§ **SOURCE RECORDS**:
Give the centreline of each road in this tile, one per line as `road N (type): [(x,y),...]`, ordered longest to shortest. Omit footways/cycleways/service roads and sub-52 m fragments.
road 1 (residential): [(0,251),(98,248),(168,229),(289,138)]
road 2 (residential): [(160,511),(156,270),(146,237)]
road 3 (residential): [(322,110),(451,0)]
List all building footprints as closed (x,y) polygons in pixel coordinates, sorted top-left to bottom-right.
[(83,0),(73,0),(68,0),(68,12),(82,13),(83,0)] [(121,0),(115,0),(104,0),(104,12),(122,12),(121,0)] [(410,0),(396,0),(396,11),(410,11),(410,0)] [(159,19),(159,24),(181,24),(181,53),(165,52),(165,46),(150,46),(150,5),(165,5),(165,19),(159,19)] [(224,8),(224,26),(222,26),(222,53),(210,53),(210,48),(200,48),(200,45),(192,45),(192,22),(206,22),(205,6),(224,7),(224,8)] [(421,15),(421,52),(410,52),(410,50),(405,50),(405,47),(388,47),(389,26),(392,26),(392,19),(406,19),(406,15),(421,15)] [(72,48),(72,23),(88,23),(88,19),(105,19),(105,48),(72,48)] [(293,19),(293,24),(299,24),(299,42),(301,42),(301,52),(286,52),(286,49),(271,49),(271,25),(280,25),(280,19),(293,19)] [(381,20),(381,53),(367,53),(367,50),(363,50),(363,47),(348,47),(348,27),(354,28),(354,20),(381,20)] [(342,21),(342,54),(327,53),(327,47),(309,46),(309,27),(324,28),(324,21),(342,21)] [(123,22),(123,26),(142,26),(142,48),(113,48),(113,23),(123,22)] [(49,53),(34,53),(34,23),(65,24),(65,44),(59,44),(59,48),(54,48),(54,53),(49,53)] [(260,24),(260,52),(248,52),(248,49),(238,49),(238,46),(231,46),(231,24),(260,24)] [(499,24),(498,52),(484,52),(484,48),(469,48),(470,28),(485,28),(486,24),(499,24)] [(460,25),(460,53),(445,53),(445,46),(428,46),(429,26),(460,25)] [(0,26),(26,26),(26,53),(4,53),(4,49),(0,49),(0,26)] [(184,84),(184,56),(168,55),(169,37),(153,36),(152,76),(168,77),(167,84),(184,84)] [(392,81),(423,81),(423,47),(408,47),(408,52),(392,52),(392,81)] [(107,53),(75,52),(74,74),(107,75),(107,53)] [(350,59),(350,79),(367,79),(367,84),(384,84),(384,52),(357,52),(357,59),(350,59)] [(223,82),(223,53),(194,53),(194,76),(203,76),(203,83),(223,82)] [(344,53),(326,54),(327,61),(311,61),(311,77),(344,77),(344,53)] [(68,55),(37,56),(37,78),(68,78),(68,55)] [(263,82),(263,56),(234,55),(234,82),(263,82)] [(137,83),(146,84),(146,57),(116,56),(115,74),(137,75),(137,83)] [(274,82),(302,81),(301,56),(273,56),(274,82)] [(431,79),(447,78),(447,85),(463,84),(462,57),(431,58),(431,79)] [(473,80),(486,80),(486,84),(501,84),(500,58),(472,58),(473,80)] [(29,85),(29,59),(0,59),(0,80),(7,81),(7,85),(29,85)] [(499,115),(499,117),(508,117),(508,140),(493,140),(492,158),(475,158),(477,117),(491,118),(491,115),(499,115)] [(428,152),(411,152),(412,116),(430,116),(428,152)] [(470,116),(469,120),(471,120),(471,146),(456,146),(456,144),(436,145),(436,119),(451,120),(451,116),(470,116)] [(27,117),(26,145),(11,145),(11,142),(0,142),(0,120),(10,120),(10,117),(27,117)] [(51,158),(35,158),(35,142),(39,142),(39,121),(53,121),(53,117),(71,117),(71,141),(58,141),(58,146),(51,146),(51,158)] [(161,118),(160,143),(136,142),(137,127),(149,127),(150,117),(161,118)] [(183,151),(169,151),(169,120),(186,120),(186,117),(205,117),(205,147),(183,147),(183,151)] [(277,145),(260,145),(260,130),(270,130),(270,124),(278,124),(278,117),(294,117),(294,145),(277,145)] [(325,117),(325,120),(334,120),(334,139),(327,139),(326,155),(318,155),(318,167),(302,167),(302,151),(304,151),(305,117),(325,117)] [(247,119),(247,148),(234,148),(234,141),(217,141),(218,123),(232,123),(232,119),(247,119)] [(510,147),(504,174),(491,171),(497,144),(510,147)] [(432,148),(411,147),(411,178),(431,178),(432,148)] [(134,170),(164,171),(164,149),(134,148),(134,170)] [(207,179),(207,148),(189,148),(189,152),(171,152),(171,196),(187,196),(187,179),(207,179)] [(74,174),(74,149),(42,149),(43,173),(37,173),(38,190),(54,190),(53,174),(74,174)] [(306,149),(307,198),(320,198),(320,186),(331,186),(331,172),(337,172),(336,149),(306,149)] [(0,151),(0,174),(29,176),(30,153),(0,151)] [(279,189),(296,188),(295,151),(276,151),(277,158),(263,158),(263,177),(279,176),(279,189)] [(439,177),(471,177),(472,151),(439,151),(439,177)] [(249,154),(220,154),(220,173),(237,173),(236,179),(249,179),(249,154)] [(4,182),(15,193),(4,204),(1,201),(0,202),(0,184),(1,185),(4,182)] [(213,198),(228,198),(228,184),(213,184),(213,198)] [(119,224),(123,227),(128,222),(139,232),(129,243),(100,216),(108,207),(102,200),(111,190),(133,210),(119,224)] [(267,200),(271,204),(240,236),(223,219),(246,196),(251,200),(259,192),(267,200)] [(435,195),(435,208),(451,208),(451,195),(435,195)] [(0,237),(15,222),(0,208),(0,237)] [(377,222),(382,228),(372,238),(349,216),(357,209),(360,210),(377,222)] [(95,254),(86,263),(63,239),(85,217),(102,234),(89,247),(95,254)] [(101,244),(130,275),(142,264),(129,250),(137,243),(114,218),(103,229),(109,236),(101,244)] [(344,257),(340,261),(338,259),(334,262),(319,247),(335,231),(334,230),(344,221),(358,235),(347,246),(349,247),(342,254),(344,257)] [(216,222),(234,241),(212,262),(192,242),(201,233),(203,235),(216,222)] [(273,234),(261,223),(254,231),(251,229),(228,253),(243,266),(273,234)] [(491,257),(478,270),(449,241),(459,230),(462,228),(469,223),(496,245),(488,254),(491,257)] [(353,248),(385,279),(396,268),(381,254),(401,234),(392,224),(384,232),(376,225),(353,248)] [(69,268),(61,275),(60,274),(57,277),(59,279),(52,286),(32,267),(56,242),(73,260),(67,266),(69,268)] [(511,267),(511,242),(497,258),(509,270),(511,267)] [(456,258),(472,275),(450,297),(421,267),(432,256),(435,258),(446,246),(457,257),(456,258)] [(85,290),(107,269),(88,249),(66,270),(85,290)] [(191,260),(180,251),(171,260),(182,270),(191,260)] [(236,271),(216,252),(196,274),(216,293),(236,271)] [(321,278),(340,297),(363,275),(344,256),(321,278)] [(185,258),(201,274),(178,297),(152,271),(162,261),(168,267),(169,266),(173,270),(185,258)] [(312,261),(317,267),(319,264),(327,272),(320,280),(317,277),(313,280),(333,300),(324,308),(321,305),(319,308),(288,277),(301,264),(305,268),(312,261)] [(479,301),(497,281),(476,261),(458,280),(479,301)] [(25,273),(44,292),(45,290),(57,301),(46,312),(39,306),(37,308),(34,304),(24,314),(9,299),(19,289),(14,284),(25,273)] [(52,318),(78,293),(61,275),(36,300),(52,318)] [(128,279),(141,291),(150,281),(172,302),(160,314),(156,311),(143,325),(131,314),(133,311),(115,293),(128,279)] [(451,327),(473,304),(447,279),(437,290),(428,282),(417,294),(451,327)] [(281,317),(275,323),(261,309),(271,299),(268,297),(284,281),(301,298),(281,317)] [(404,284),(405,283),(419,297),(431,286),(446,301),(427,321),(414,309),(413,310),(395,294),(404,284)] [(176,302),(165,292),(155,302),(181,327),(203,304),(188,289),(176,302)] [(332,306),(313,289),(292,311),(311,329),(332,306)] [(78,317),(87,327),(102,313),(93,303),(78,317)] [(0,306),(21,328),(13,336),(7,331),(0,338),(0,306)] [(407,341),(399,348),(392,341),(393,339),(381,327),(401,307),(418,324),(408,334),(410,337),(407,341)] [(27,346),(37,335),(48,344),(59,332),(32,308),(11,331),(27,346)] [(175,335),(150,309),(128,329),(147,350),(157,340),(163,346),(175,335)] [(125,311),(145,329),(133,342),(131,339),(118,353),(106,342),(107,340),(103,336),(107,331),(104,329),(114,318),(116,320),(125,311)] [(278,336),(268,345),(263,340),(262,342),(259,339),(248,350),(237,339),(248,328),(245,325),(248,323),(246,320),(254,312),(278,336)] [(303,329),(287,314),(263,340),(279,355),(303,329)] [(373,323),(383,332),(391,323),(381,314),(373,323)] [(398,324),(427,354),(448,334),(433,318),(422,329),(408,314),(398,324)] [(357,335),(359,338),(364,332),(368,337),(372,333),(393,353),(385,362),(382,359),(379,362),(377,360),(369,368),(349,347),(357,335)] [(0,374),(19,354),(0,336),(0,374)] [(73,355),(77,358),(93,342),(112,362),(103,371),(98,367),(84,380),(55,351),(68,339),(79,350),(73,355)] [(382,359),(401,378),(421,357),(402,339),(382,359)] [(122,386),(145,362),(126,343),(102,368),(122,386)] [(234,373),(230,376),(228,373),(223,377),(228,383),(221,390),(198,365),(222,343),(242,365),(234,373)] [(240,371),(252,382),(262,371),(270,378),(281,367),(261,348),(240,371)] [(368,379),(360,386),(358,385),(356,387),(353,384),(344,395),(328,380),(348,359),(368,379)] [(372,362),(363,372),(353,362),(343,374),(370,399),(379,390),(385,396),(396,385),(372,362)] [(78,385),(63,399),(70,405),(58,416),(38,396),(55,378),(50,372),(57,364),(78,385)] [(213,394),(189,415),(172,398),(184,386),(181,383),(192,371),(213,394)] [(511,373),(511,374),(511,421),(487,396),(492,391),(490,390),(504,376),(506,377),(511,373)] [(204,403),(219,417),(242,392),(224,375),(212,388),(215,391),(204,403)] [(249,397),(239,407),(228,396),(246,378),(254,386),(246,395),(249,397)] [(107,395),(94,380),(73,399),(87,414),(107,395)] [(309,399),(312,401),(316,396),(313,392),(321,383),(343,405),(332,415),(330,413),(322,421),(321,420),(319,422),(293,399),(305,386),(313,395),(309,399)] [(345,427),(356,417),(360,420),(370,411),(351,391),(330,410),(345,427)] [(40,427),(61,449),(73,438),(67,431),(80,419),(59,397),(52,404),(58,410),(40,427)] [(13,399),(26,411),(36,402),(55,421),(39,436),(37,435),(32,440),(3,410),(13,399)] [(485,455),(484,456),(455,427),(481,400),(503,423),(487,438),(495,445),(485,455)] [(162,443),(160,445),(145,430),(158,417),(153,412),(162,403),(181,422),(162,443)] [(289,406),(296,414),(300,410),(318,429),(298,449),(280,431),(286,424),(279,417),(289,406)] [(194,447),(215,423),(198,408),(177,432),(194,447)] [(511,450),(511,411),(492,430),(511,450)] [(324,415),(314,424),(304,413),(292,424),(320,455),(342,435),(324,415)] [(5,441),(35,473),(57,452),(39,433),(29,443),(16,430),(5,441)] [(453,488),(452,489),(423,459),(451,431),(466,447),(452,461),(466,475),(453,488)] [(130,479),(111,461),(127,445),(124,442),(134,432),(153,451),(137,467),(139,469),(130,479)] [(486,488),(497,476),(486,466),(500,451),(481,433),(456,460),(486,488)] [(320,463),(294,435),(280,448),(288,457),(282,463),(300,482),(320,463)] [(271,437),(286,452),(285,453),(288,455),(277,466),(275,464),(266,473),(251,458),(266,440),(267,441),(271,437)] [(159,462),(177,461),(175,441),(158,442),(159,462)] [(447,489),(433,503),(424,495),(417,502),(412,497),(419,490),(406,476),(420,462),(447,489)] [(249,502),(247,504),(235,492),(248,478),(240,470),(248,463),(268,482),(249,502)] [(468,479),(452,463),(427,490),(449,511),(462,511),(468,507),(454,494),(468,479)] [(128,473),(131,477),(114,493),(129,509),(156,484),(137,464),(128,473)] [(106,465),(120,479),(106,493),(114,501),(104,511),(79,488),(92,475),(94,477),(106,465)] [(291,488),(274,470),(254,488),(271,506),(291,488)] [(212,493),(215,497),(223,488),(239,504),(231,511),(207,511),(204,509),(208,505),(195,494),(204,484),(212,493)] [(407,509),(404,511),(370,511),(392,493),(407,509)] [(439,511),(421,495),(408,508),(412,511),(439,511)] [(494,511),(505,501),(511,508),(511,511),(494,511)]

§ **GIVEN PROBLEM**:
Lay out everything from the first line down to the line containing "List all building" as a Markdown table with the columns Row and Line, one numbered row per line, skipping any blank lines.

§ **RESPONSE**:
| Row | Line |
|---|---|
| 1 | Give the centreline of each road in this tile, one per line as `road N (type): [(x,y),...]`, ordered longest to shortest. Omit footways/cycleways/service roads and sub-52 m fragments. |
| 2 | road 1 (residential): [(0,251),(98,248),(168,229),(289,138)] |
| 3 | road 2 (residential): [(160,511),(156,270),(146,237)] |
| 4 | road 3 (residential): [(322,110),(451,0)] |
| 5 | List all building footprints as closed (x,y) polygons in pixel coordinates, sorted top-left to bottom-right. |